• **Task statement**
Your task is to repeat exactly the lines below between the line holding "(323, 221) = (437, 164): red" and the line holding "(337, 407) = (322, 337): none -> yellow jar", inclusive, and only those.

• **Information given**
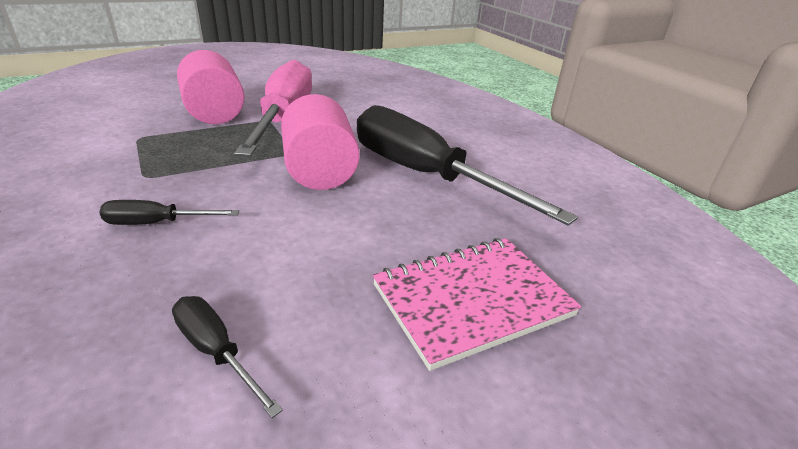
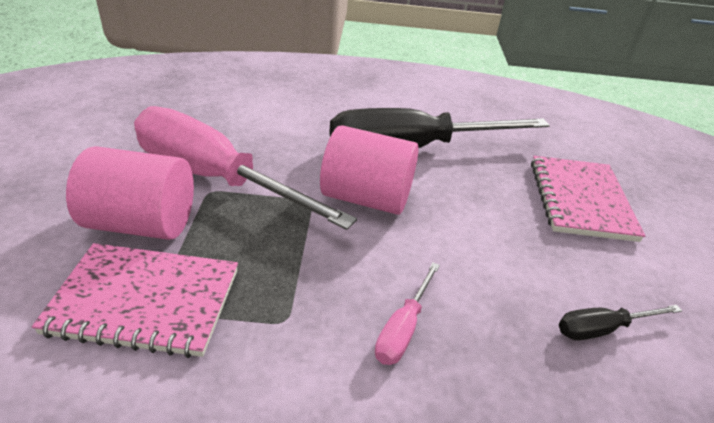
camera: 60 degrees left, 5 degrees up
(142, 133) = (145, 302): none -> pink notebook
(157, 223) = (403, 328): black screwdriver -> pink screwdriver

---

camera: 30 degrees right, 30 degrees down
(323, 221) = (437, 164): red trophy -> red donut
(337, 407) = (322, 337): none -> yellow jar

• **Finished exercise**
(323, 221) = (437, 164): red trophy -> red donut
(337, 407) = (322, 337): none -> yellow jar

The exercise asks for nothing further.